● **Extracted data**:
==================================================
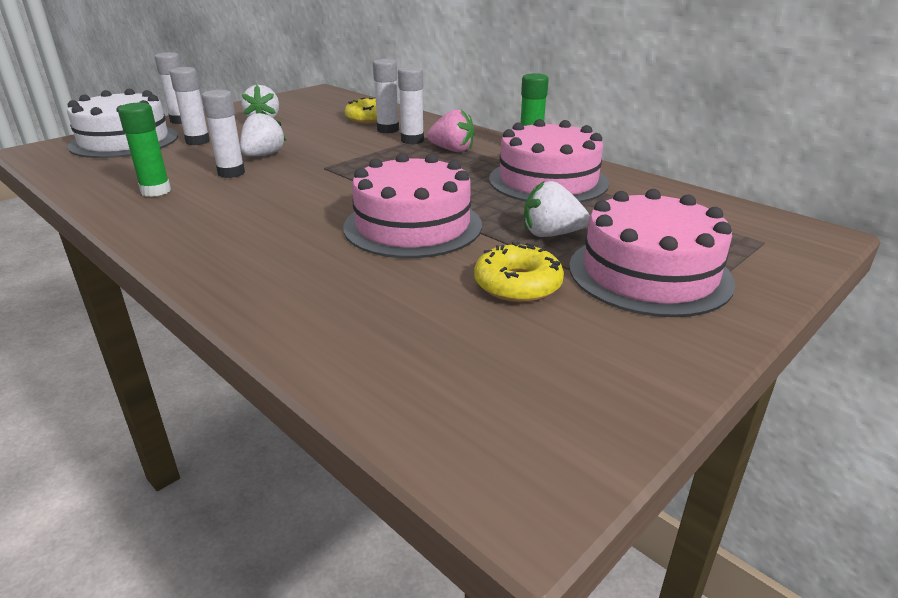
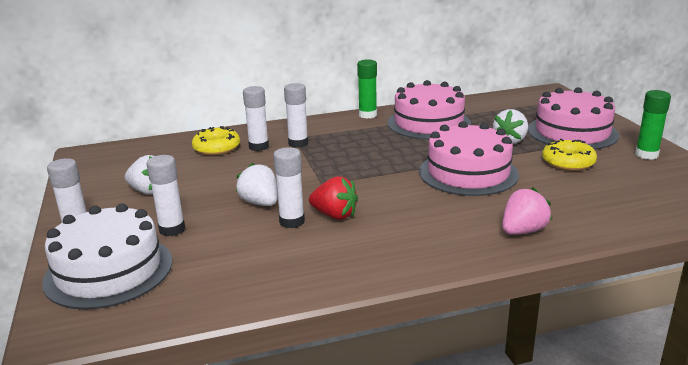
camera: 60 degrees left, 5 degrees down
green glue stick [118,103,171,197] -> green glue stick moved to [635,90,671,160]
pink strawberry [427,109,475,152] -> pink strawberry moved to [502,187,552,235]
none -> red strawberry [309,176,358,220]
==================================================
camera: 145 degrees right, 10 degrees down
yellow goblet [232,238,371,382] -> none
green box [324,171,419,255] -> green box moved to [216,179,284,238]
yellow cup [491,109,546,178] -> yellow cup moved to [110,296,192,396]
==================================================
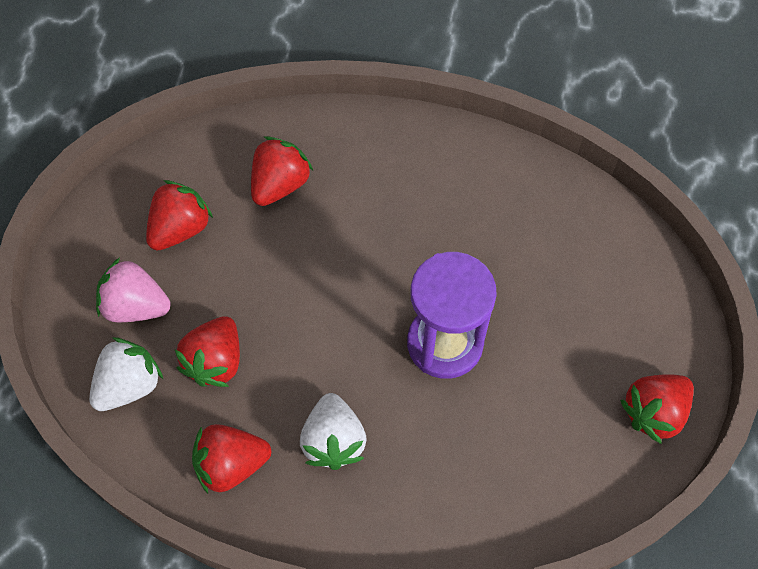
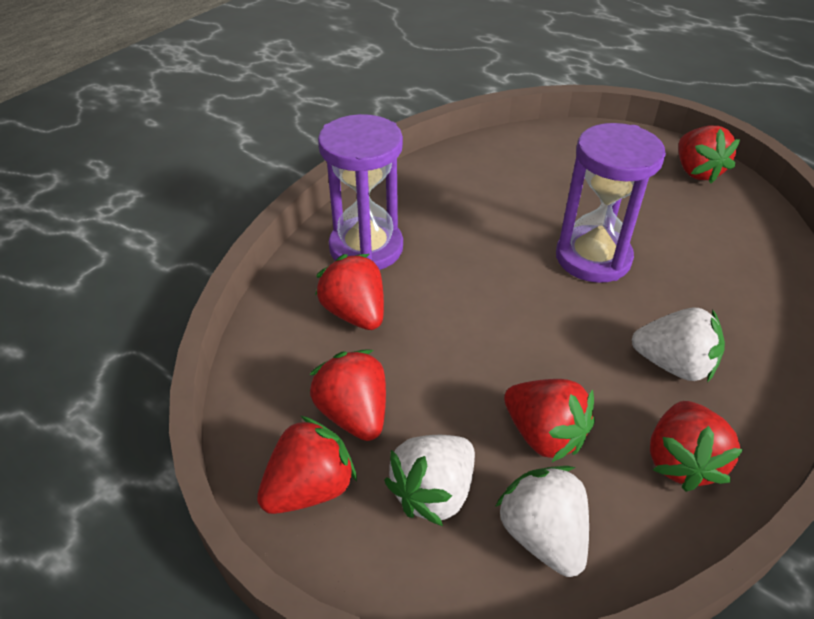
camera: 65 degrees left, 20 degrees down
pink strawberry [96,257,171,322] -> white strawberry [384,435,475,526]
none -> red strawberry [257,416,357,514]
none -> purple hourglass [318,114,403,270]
==================================================
● **What the task requires**: Repeat, word for word, the lines above between the line holding "yellow goblet [232,238,371,382] -> none" and the line holding "yellow cup [491,109,546,178]", inclusive; omit everything else.

● **Written answer**:
yellow goblet [232,238,371,382] -> none
green box [324,171,419,255] -> green box moved to [216,179,284,238]
yellow cup [491,109,546,178] -> yellow cup moved to [110,296,192,396]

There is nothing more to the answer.